▶ **Aim of the exercise**: Where does the word "white" appear in the data? Copy every line that holds it.

[Dataset extract — start]

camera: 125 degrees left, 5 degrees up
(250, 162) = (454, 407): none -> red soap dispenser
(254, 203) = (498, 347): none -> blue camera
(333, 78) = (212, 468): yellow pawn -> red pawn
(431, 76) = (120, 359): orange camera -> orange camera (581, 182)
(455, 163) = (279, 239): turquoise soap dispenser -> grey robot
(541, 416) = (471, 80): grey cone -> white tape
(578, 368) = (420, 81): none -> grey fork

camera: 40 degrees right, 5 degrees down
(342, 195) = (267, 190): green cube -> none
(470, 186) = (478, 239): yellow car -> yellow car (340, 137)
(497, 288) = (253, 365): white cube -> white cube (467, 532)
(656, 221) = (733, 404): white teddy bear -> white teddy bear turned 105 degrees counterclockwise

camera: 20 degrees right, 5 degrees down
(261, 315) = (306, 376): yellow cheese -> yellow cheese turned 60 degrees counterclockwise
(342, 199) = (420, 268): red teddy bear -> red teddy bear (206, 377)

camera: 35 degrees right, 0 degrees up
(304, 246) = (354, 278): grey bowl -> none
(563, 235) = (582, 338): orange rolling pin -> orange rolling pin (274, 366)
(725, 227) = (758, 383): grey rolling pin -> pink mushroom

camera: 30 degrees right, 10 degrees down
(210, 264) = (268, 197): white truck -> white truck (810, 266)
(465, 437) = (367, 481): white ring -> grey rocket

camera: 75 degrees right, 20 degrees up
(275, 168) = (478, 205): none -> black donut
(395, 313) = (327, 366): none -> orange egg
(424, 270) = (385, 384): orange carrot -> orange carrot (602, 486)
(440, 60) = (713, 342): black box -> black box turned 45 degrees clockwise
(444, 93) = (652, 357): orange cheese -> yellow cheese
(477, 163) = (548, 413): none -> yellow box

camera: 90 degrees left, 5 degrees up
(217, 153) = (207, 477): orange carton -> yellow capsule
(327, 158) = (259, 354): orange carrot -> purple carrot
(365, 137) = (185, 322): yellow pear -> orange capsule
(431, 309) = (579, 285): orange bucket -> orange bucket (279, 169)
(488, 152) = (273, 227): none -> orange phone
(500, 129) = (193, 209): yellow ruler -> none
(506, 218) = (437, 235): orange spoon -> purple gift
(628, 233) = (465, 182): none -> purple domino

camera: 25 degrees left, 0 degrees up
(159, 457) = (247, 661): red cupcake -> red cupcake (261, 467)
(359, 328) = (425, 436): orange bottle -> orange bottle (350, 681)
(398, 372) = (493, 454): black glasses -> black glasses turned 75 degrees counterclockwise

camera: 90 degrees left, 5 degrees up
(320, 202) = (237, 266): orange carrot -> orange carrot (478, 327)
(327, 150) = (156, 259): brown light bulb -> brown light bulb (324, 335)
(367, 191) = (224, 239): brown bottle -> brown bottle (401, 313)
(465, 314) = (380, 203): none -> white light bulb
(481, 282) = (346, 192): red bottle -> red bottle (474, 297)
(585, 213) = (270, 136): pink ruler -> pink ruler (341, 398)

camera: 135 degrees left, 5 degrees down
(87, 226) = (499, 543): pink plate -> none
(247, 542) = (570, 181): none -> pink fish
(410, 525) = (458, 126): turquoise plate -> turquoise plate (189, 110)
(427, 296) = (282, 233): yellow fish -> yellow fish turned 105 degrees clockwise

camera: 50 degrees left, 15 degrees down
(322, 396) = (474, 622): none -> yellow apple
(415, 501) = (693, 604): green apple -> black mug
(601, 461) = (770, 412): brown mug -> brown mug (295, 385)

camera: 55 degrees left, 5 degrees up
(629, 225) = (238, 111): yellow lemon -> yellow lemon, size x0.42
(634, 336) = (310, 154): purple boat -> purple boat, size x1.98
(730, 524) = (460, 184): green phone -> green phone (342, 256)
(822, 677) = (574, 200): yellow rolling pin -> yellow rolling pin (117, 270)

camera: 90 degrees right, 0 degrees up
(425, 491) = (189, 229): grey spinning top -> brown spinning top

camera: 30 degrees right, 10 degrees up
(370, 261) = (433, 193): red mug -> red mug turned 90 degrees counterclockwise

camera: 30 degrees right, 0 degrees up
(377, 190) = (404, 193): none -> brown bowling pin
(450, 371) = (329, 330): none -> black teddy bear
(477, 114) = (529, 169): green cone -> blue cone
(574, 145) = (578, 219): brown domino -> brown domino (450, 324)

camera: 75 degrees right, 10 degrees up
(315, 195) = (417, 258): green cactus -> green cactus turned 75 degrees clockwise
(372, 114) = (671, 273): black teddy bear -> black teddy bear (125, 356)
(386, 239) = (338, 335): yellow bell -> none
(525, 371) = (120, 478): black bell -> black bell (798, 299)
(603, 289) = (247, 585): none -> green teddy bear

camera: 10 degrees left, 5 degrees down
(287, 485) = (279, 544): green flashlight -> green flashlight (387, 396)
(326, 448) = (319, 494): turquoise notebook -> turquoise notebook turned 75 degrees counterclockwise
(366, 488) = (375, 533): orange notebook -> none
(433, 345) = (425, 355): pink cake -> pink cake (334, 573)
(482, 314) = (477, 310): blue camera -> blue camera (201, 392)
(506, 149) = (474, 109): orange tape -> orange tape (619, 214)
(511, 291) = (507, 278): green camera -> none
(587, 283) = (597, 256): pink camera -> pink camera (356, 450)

[Dataset extract — finish]

▶ **Solution for this task**:
(541, 416) = (471, 80): grey cone -> white tape
(497, 288) = (253, 365): white cube -> white cube (467, 532)
(656, 221) = (733, 404): white teddy bear -> white teddy bear turned 105 degrees counterclockwise
(210, 264) = (268, 197): white truck -> white truck (810, 266)
(465, 437) = (367, 481): white ring -> grey rocket
(465, 314) = (380, 203): none -> white light bulb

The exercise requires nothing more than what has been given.